Take the data below and write it out exactly, except for the pictures.

____________

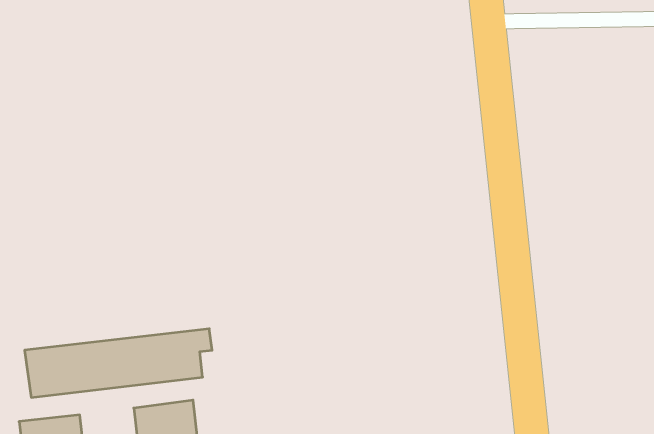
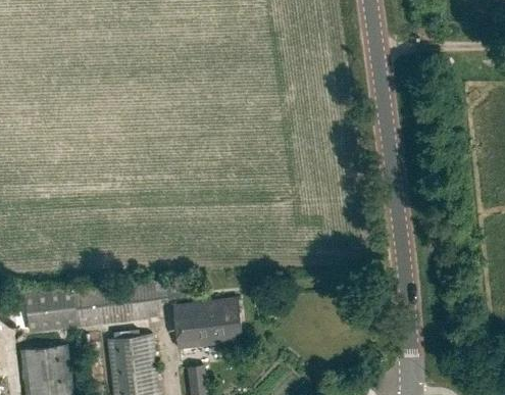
building: none -> [171,298,241,349]

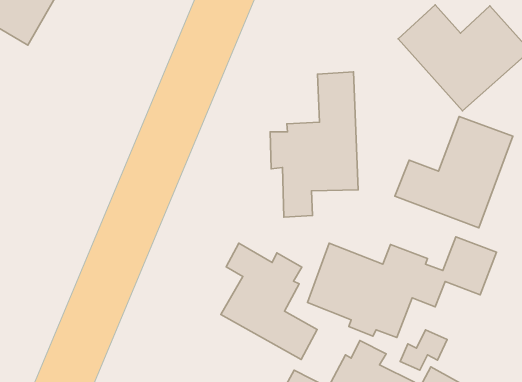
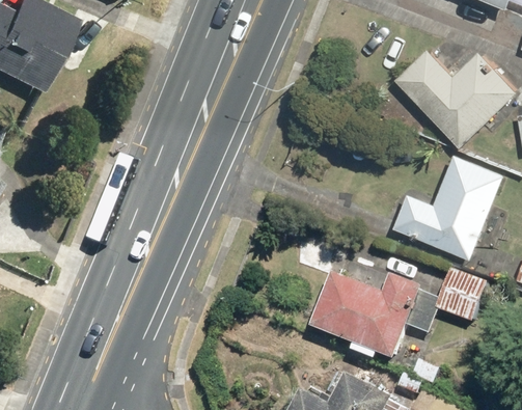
building: [270,72,358,217] -> none
building: [221,243,317,360] -> none

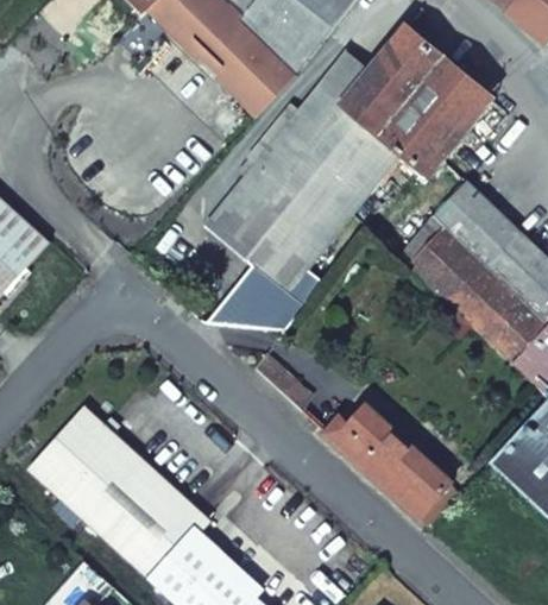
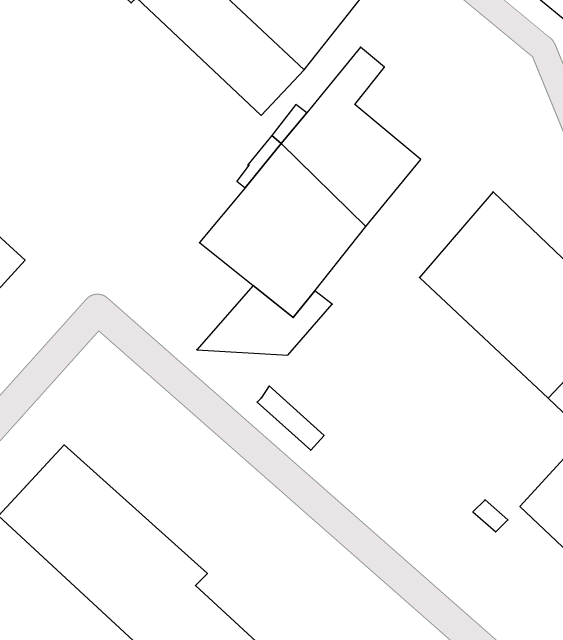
building: [342,24,495,176] -> none
building: [327,405,458,525] -> none

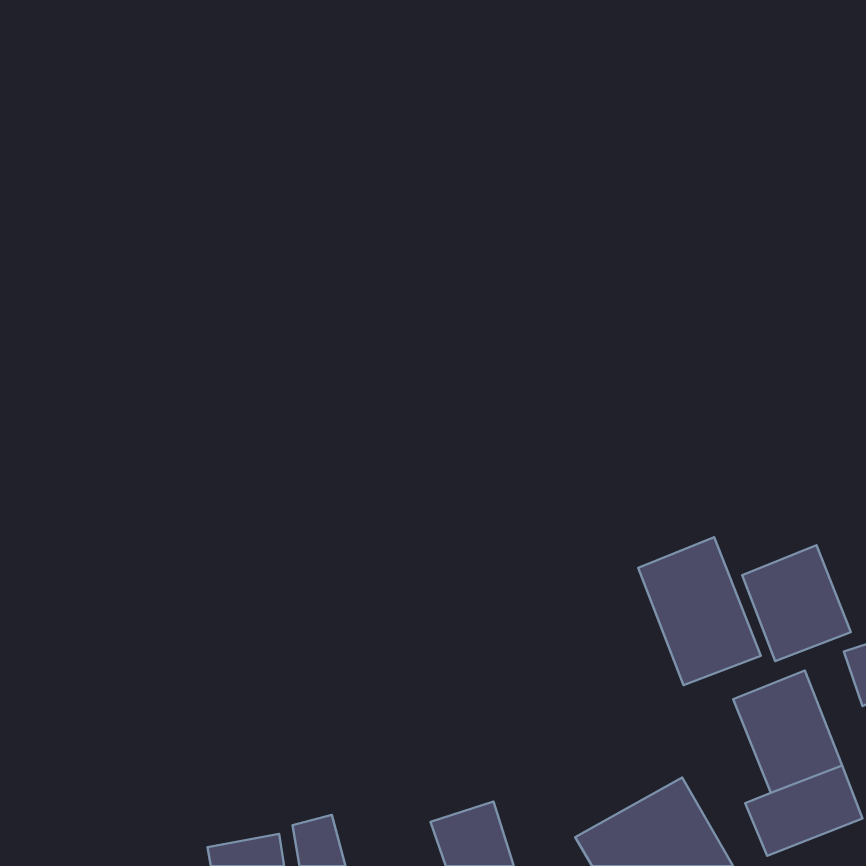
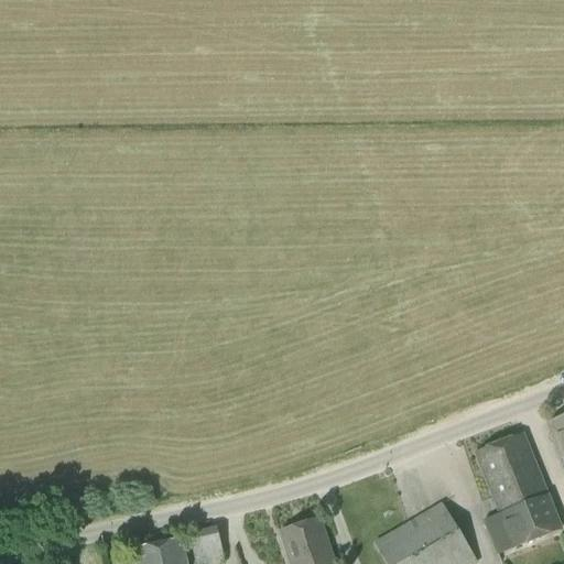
building: [638,537,761,685] -> none
building: [742,545,851,661] -> none

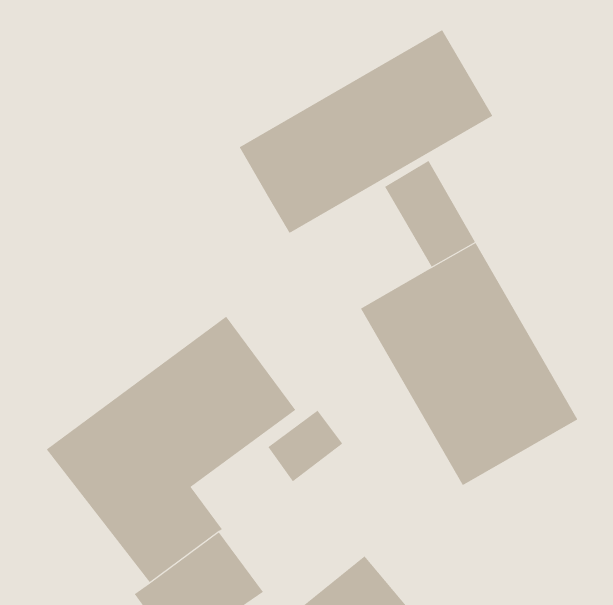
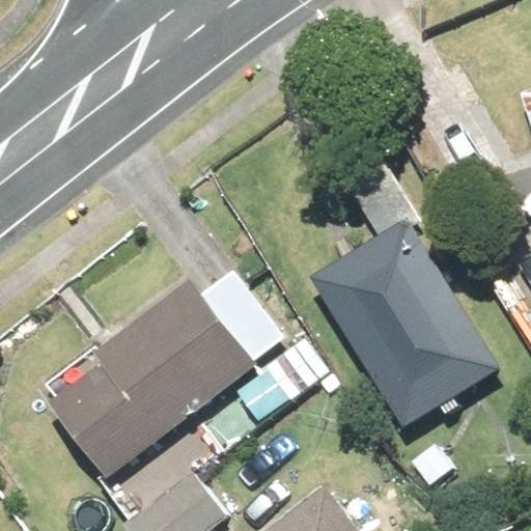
building: [239,29,493,234] -> none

____________

» Solution below
building: none -> [171,298,241,349]

building: [270,72,358,217] -> none
building: [221,243,317,360] -> none

building: [342,24,495,176] -> none
building: [327,405,458,525] -> none

building: [638,537,761,685] -> none
building: [742,545,851,661] -> none

building: [239,29,493,234] -> none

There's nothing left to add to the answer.